[Items from a data source]
* * * * *
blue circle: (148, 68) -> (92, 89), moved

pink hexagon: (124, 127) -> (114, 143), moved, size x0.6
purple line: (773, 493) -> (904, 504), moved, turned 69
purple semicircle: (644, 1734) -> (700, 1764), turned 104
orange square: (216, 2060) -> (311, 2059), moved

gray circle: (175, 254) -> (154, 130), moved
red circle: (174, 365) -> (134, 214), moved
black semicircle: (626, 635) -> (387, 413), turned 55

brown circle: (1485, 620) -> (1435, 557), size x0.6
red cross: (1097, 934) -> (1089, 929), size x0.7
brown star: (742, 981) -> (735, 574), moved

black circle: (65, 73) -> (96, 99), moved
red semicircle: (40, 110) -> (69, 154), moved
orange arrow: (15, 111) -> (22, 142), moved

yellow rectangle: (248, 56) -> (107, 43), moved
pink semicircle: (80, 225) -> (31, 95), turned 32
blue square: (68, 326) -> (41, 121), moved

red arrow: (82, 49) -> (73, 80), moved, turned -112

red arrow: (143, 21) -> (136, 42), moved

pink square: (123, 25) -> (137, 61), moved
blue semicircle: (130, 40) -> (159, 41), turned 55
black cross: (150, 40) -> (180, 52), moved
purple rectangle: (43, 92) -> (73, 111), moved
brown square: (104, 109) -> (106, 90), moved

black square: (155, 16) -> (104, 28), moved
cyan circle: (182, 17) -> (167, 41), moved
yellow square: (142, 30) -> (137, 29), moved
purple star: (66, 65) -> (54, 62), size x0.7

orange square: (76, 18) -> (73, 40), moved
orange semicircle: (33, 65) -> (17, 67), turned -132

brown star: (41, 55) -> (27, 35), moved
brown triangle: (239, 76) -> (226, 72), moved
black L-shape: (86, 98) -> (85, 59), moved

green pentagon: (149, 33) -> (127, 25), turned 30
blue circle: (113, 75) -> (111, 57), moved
* * * * *
◆ REQUIRED WORK: Copy out the data exactly, keeping each line whole.

◆ SOLUTION TO THIS TASK:
blue circle: (148, 68) -> (92, 89), moved

pink hexagon: (124, 127) -> (114, 143), moved, size x0.6
purple line: (773, 493) -> (904, 504), moved, turned 69
purple semicircle: (644, 1734) -> (700, 1764), turned 104
orange square: (216, 2060) -> (311, 2059), moved

gray circle: (175, 254) -> (154, 130), moved
red circle: (174, 365) -> (134, 214), moved
black semicircle: (626, 635) -> (387, 413), turned 55

brown circle: (1485, 620) -> (1435, 557), size x0.6
red cross: (1097, 934) -> (1089, 929), size x0.7
brown star: (742, 981) -> (735, 574), moved

black circle: (65, 73) -> (96, 99), moved
red semicircle: (40, 110) -> (69, 154), moved
orange arrow: (15, 111) -> (22, 142), moved

yellow rectangle: (248, 56) -> (107, 43), moved
pink semicircle: (80, 225) -> (31, 95), turned 32
blue square: (68, 326) -> (41, 121), moved

red arrow: (82, 49) -> (73, 80), moved, turned -112

red arrow: (143, 21) -> (136, 42), moved

pink square: (123, 25) -> (137, 61), moved
blue semicircle: (130, 40) -> (159, 41), turned 55
black cross: (150, 40) -> (180, 52), moved
purple rectangle: (43, 92) -> (73, 111), moved
brown square: (104, 109) -> (106, 90), moved

black square: (155, 16) -> (104, 28), moved
cyan circle: (182, 17) -> (167, 41), moved
yellow square: (142, 30) -> (137, 29), moved
purple star: (66, 65) -> (54, 62), size x0.7

orange square: (76, 18) -> (73, 40), moved
orange semicircle: (33, 65) -> (17, 67), turned -132

brown star: (41, 55) -> (27, 35), moved
brown triangle: (239, 76) -> (226, 72), moved
black L-shape: (86, 98) -> (85, 59), moved

green pentagon: (149, 33) -> (127, 25), turned 30
blue circle: (113, 75) -> (111, 57), moved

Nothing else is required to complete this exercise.